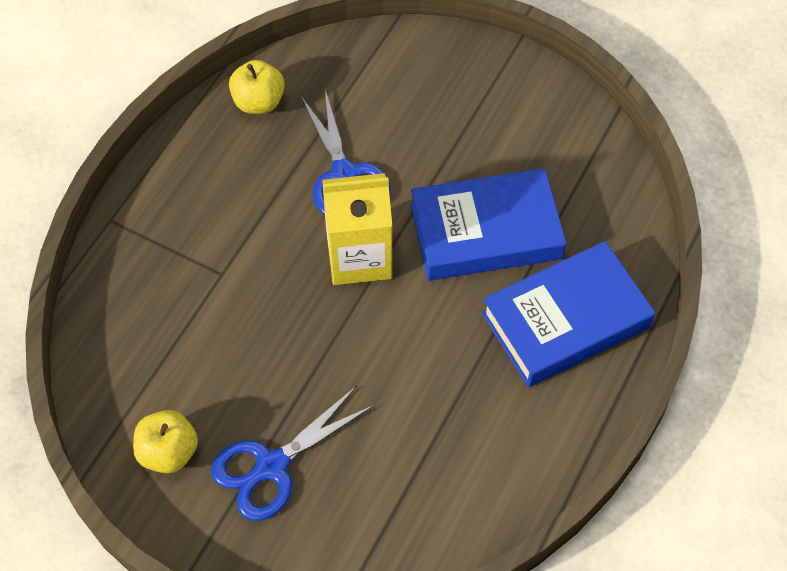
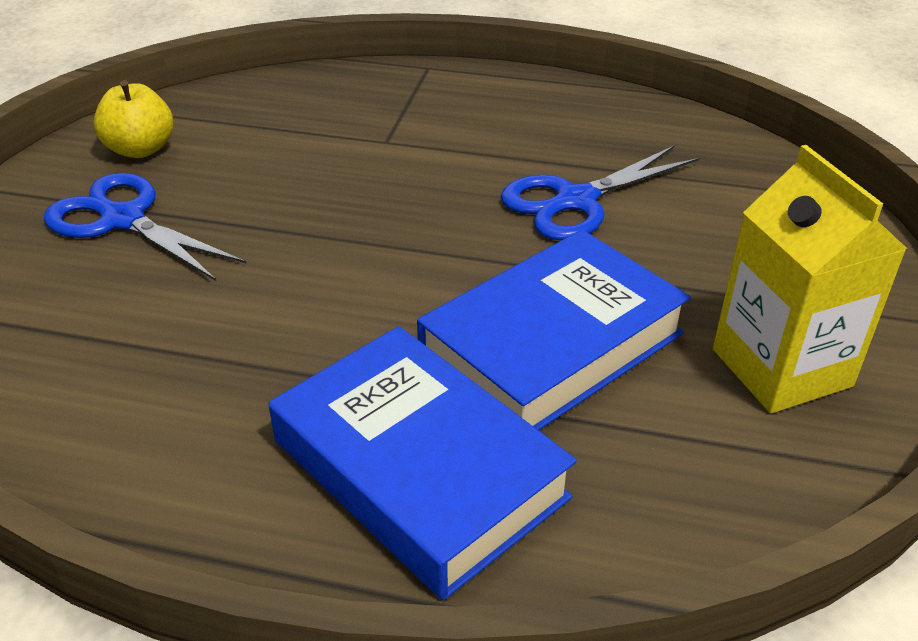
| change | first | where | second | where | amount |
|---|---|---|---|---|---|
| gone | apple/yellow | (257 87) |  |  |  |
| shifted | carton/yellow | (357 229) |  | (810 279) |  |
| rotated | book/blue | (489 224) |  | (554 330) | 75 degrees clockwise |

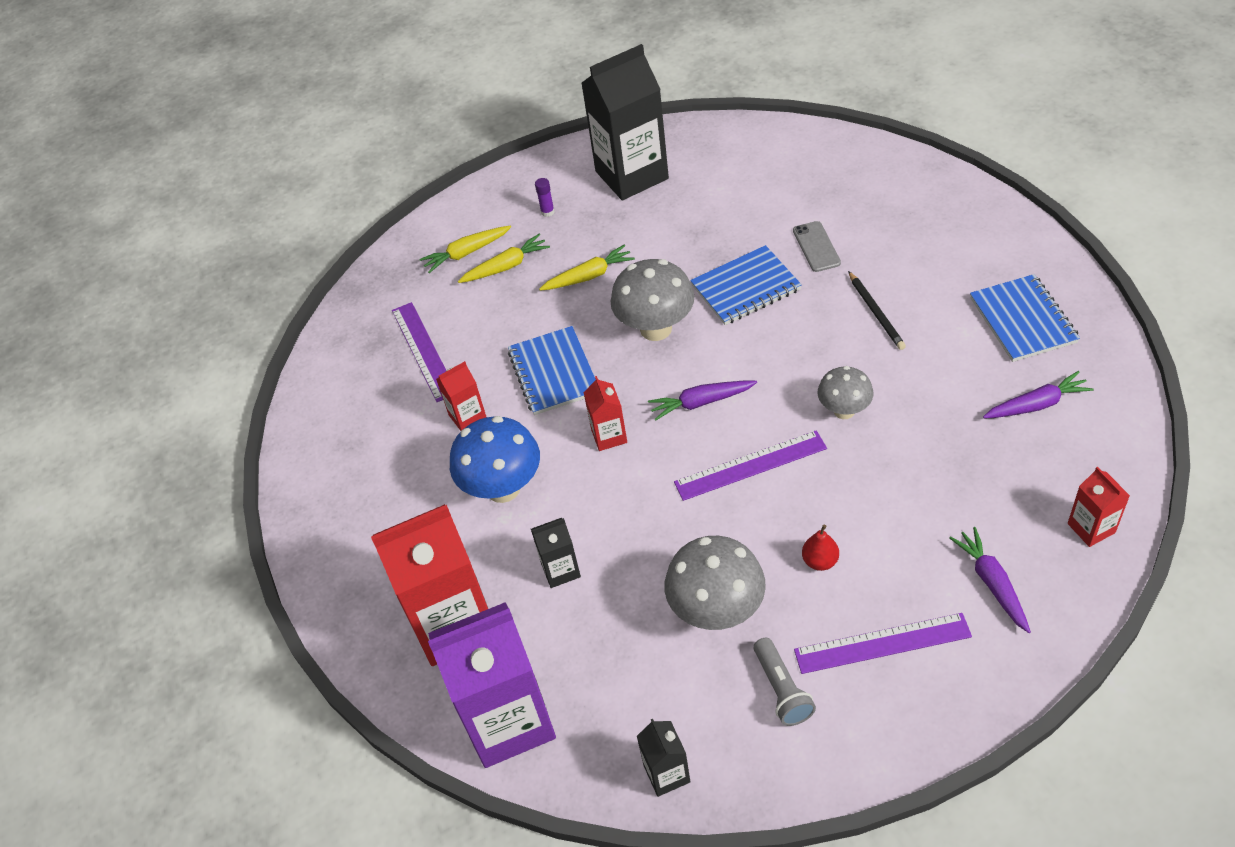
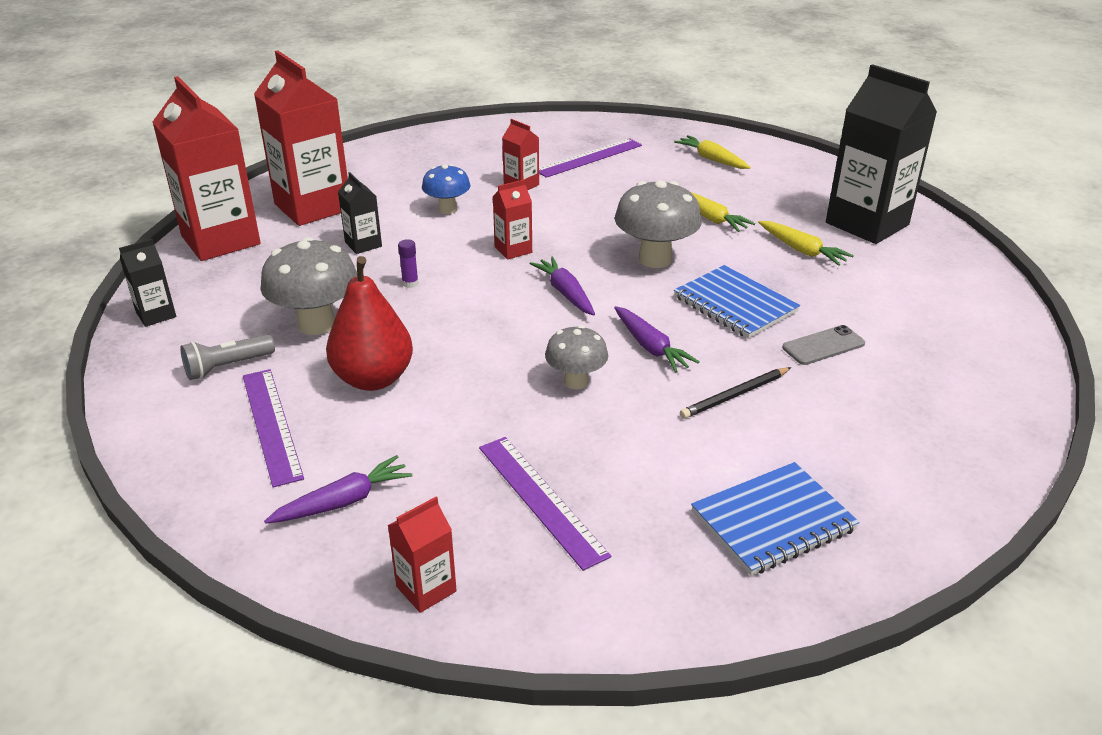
| change | first | where | second | where | amount |
|---|---|---|---|---|---|
| repainted | carton/purple | (492 685) | carton/red | (207 168) |  |
| scaled | mushroom/blue | (495 459) |  | (446 189) | x0.62 |
| shifted | carrot/yellow | (504 258) |  | (806 243) |  |
| gone | notebook/blue | (552 370) |  |  |  |
| shifted | glue stick/purple | (545 197) |  | (408 263) |  |
| shifted | ruler/purple | (750 465) |  | (545 504) |  |
| scaled | pear/red | (820 548) |  | (369 323) | x2.17 |
| shifted | carrot/purple | (1038 395) |  | (657 339) |  |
________________
- **WHAT YOU HAVE TO DO**:
Leave out all pictures and output each line exactly, from the top of the records through the line that holds "shifted | carton/yellow".

- **EXPECTED ANSWER**:
| change | first | where | second | where | amount |
|---|---|---|---|---|---|
| gone | apple/yellow | (257 87) |  |  |  |
| shifted | carton/yellow | (357 229) |  | (810 279) |  |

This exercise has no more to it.